◆ What this task involves ◆
Without the pictures, copy all of the data exactly.

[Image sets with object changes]
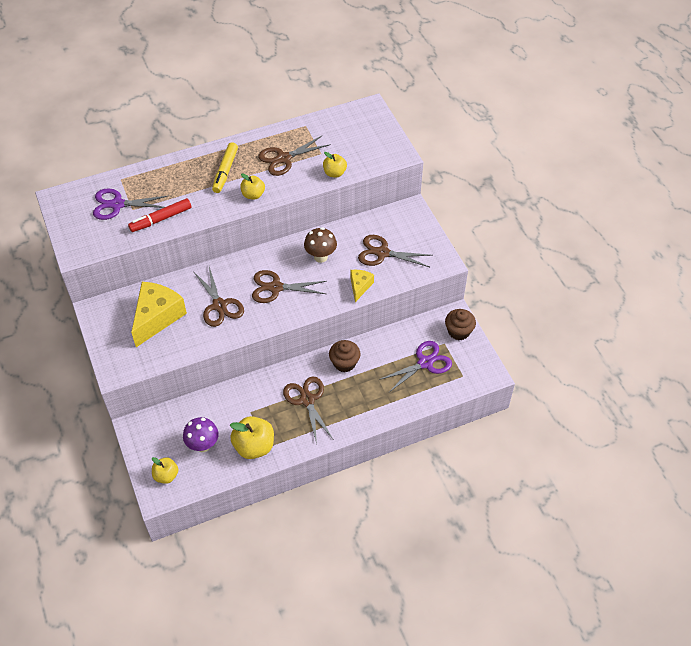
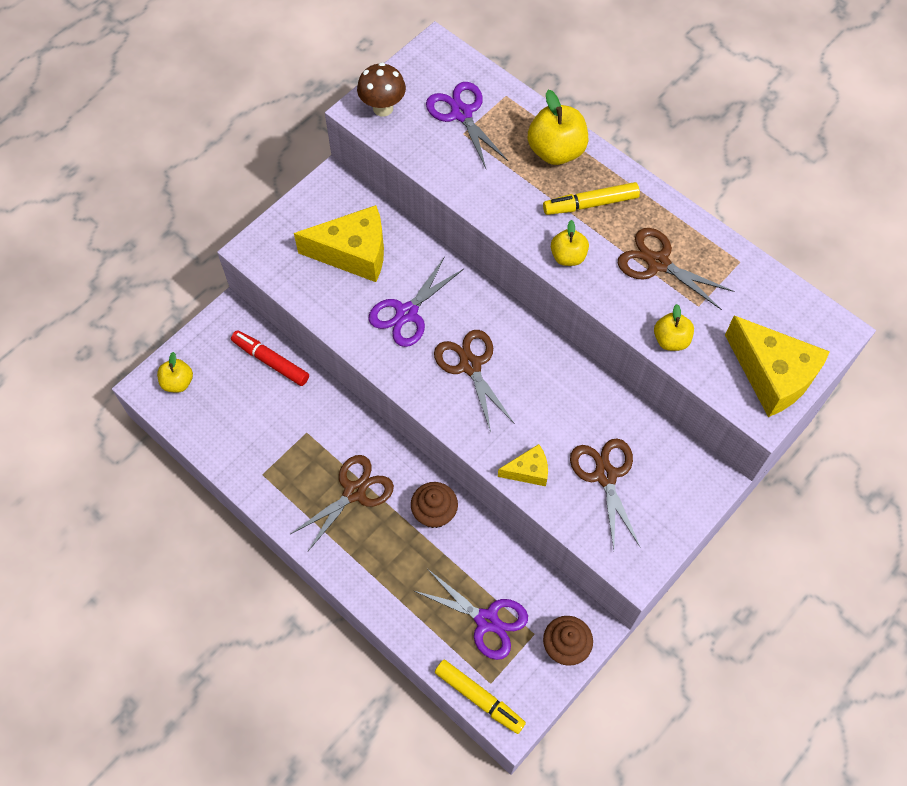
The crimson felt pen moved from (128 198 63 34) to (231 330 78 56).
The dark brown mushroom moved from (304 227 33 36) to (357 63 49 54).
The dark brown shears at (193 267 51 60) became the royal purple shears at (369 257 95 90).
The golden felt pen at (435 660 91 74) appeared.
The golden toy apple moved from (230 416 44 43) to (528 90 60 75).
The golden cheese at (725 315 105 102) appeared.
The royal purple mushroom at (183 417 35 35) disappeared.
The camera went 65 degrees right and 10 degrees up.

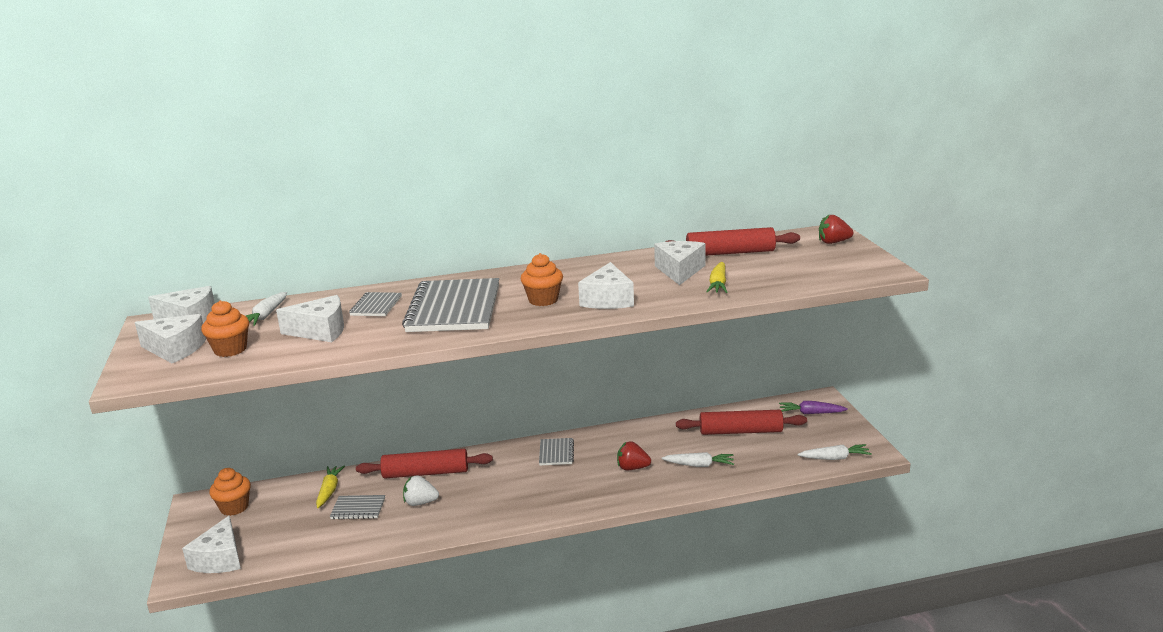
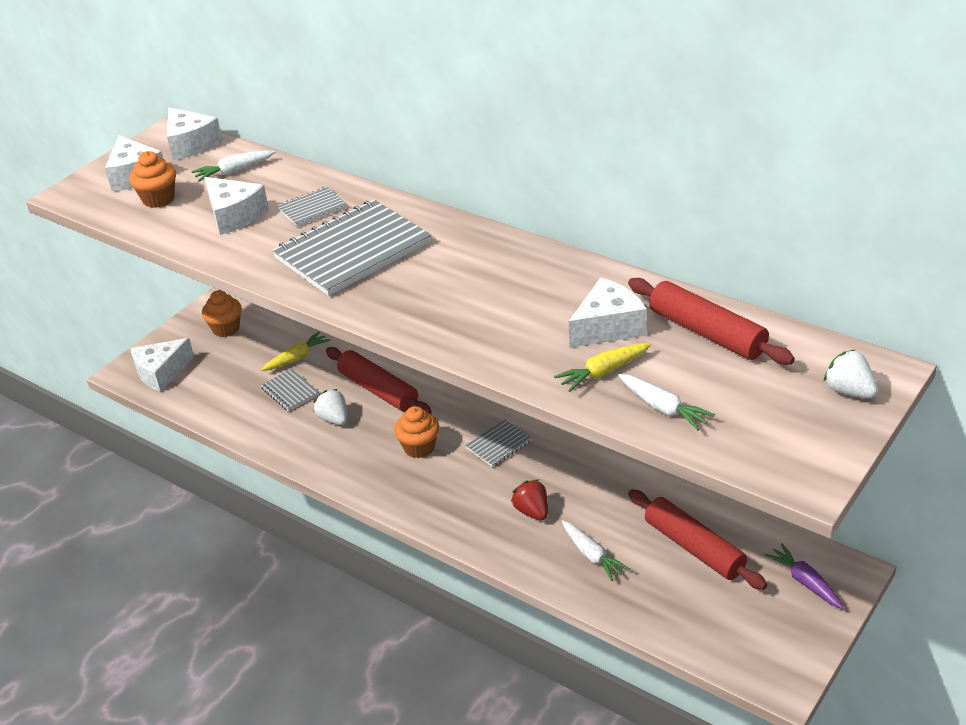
The bright orange muffin moved from (521 253 42 53) to (394 406 45 52).
The snow-white carrot moved from (797 444 75 16) to (618 374 97 57).
The crimson berry at (819 215 35 29) became the snow-white berry at (823 350 55 48).
The snow-white cheese at (578 262 56 47) disappeared.
The camera went 50 degrees right and 15 degrees up.

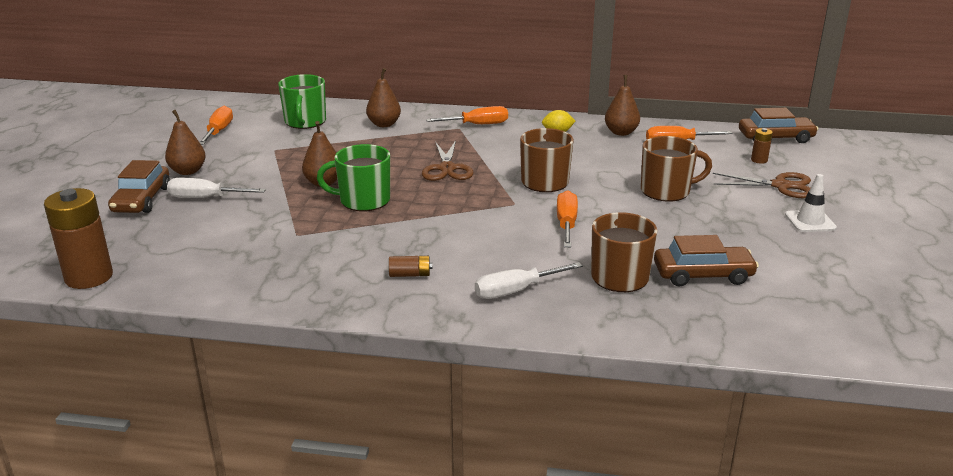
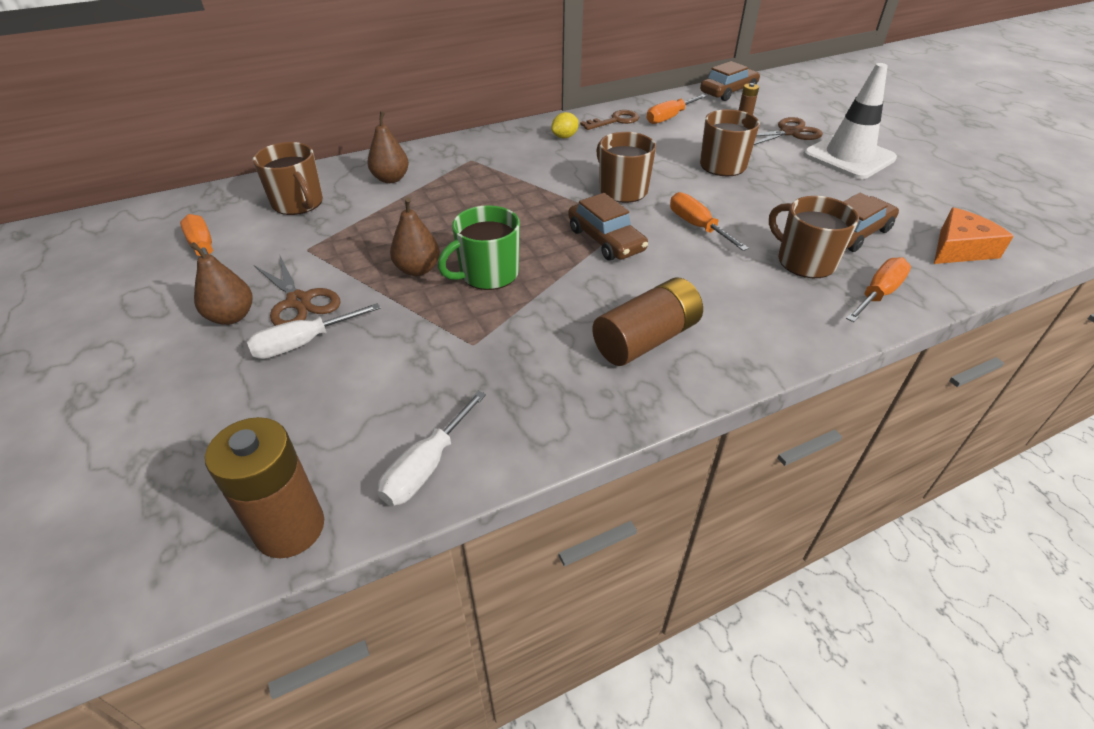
The emerald mug at (278 74 48 55) became the dark brown mug at (253 142 70 73).
The dark brown shears moved from (422 140 52 41) to (254 254 87 72).
The snow-white screwdriver moved from (475 262 108 37) to (377 391 109 115).
The dark brown automobile moved from (108 160 62 53) to (568 193 80 68).
The dark brown toy pear at (605 75 35 61) was replaced by the dark brown door key at (580 110 59 20).
The dark brown AA battery at (389 256 43 21) changed to 2.22 times the size.
The snow-white traffic cone at (785 174 52 58) changed to 1.96 times the size.
The bright orange screwdriver moved from (426 106 82 18) to (846 257 65 65).
The bright orange cheese at (934 207 80 57) appeared.
The camera went 35 degrees left and 15 degrees up.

◆ Exercise output ◆
The crimson felt pen moved from (128 198 63 34) to (231 330 78 56).
The dark brown mushroom moved from (304 227 33 36) to (357 63 49 54).
The dark brown shears at (193 267 51 60) became the royal purple shears at (369 257 95 90).
The golden felt pen at (435 660 91 74) appeared.
The golden toy apple moved from (230 416 44 43) to (528 90 60 75).
The golden cheese at (725 315 105 102) appeared.
The royal purple mushroom at (183 417 35 35) disappeared.
The camera went 65 degrees right and 10 degrees up.

The bright orange muffin moved from (521 253 42 53) to (394 406 45 52).
The snow-white carrot moved from (797 444 75 16) to (618 374 97 57).
The crimson berry at (819 215 35 29) became the snow-white berry at (823 350 55 48).
The snow-white cheese at (578 262 56 47) disappeared.
The camera went 50 degrees right and 15 degrees up.

The emerald mug at (278 74 48 55) became the dark brown mug at (253 142 70 73).
The dark brown shears moved from (422 140 52 41) to (254 254 87 72).
The snow-white screwdriver moved from (475 262 108 37) to (377 391 109 115).
The dark brown automobile moved from (108 160 62 53) to (568 193 80 68).
The dark brown toy pear at (605 75 35 61) was replaced by the dark brown door key at (580 110 59 20).
The dark brown AA battery at (389 256 43 21) changed to 2.22 times the size.
The snow-white traffic cone at (785 174 52 58) changed to 1.96 times the size.
The bright orange screwdriver moved from (426 106 82 18) to (846 257 65 65).
The bright orange cheese at (934 207 80 57) appeared.
The camera went 35 degrees left and 15 degrees up.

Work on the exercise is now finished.